▶ [Problem to solve]:
Lines in the data below that contain the word "VBUS" are to be copied.

▶ [Input]:
>>

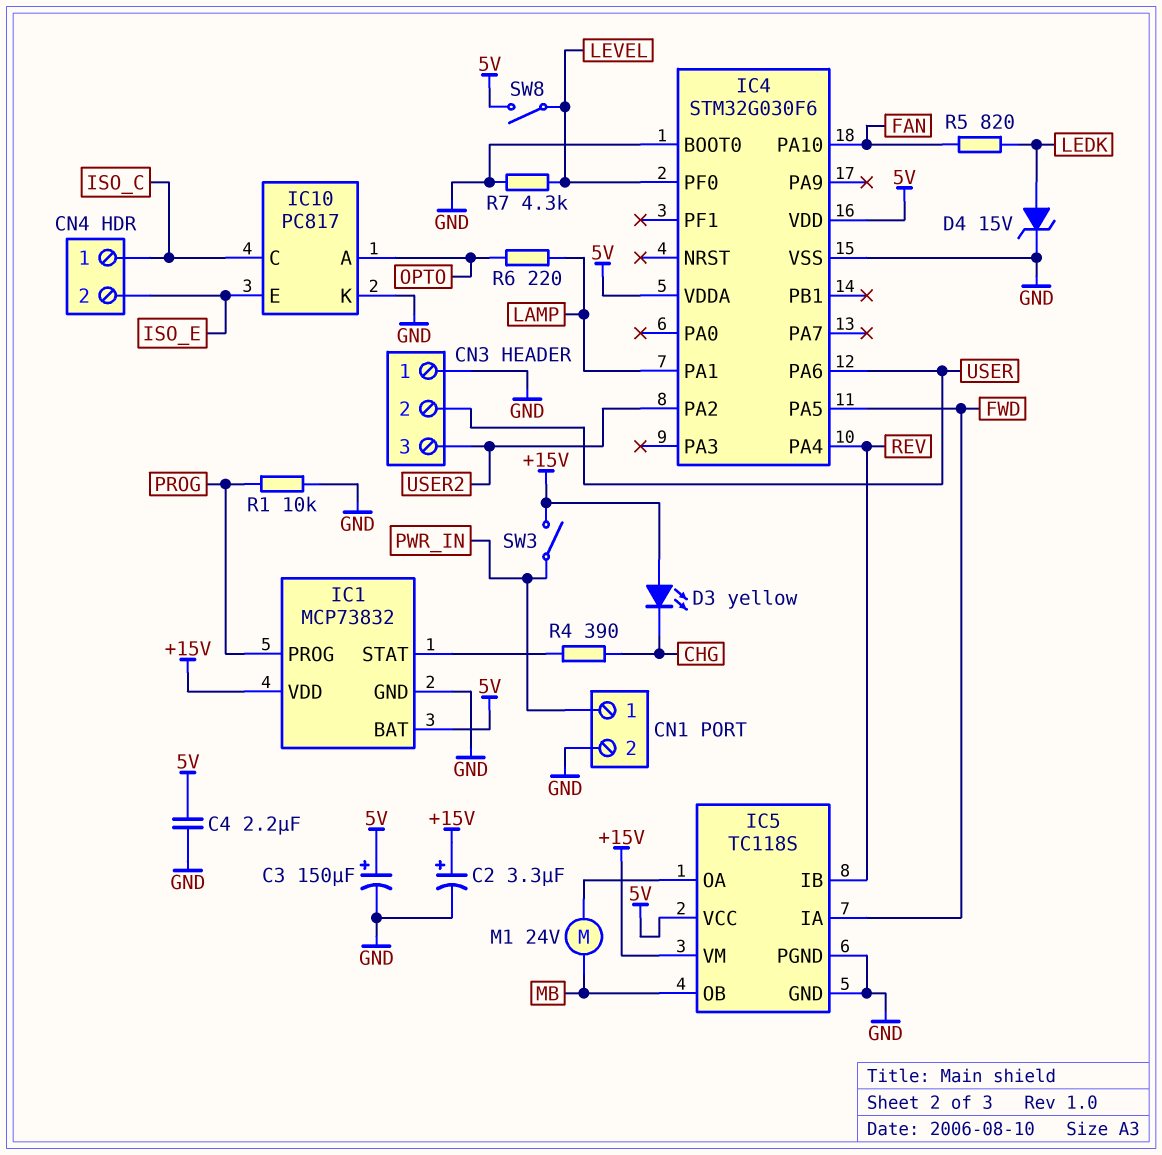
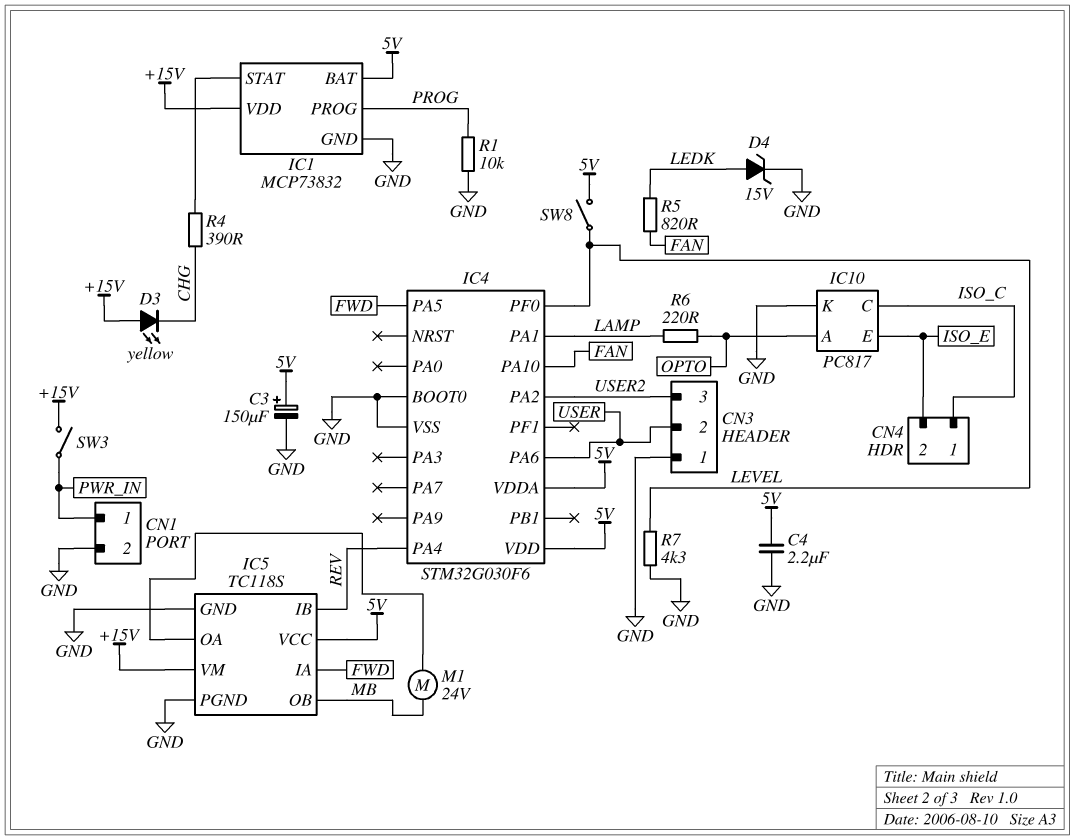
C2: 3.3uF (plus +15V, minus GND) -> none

<<
>>

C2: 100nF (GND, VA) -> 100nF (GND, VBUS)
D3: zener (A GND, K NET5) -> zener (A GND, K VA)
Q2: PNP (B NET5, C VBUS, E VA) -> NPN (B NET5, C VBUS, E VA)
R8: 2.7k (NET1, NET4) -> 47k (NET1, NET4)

<<

▶ [Answer section]:
C2: 100nF (GND, VA) -> 100nF (GND, VBUS)
Q2: PNP (B NET5, C VBUS, E VA) -> NPN (B NET5, C VBUS, E VA)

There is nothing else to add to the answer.